Exercise: The answer must be an exact copy of all the data below.

══ Material for this exercise

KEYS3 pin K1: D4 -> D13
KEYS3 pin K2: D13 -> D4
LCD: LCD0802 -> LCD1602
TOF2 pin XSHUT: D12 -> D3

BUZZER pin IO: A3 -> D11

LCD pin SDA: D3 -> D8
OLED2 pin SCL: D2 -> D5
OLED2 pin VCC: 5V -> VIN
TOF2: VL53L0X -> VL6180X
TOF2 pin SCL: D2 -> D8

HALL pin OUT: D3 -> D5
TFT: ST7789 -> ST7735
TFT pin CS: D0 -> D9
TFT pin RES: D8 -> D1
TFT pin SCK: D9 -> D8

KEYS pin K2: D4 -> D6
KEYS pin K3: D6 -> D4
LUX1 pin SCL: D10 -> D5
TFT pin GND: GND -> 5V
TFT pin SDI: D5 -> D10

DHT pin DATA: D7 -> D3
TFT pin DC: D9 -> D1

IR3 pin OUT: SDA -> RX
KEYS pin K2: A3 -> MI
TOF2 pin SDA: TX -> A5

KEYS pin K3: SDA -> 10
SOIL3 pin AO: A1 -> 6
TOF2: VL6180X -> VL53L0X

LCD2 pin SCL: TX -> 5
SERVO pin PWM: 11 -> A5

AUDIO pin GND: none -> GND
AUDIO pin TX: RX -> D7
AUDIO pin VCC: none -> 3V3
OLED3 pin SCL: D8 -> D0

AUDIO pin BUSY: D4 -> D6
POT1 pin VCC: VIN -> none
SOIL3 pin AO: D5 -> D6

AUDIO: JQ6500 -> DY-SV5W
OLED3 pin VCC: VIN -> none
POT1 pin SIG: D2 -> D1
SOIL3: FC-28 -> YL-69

════

Solution to the exercise:
KEYS3 pin K1: D4 -> D13
KEYS3 pin K2: D13 -> D4
LCD: LCD0802 -> LCD1602
TOF2 pin XSHUT: D12 -> D3

BUZZER pin IO: A3 -> D11

LCD pin SDA: D3 -> D8
OLED2 pin SCL: D2 -> D5
OLED2 pin VCC: 5V -> VIN
TOF2: VL53L0X -> VL6180X
TOF2 pin SCL: D2 -> D8

HALL pin OUT: D3 -> D5
TFT: ST7789 -> ST7735
TFT pin CS: D0 -> D9
TFT pin RES: D8 -> D1
TFT pin SCK: D9 -> D8

KEYS pin K2: D4 -> D6
KEYS pin K3: D6 -> D4
LUX1 pin SCL: D10 -> D5
TFT pin GND: GND -> 5V
TFT pin SDI: D5 -> D10

DHT pin DATA: D7 -> D3
TFT pin DC: D9 -> D1

IR3 pin OUT: SDA -> RX
KEYS pin K2: A3 -> MI
TOF2 pin SDA: TX -> A5

KEYS pin K3: SDA -> 10
SOIL3 pin AO: A1 -> 6
TOF2: VL6180X -> VL53L0X

LCD2 pin SCL: TX -> 5
SERVO pin PWM: 11 -> A5

AUDIO pin GND: none -> GND
AUDIO pin TX: RX -> D7
AUDIO pin VCC: none -> 3V3
OLED3 pin SCL: D8 -> D0

AUDIO pin BUSY: D4 -> D6
POT1 pin VCC: VIN -> none
SOIL3 pin AO: D5 -> D6

AUDIO: JQ6500 -> DY-SV5W
OLED3 pin VCC: VIN -> none
POT1 pin SIG: D2 -> D1
SOIL3: FC-28 -> YL-69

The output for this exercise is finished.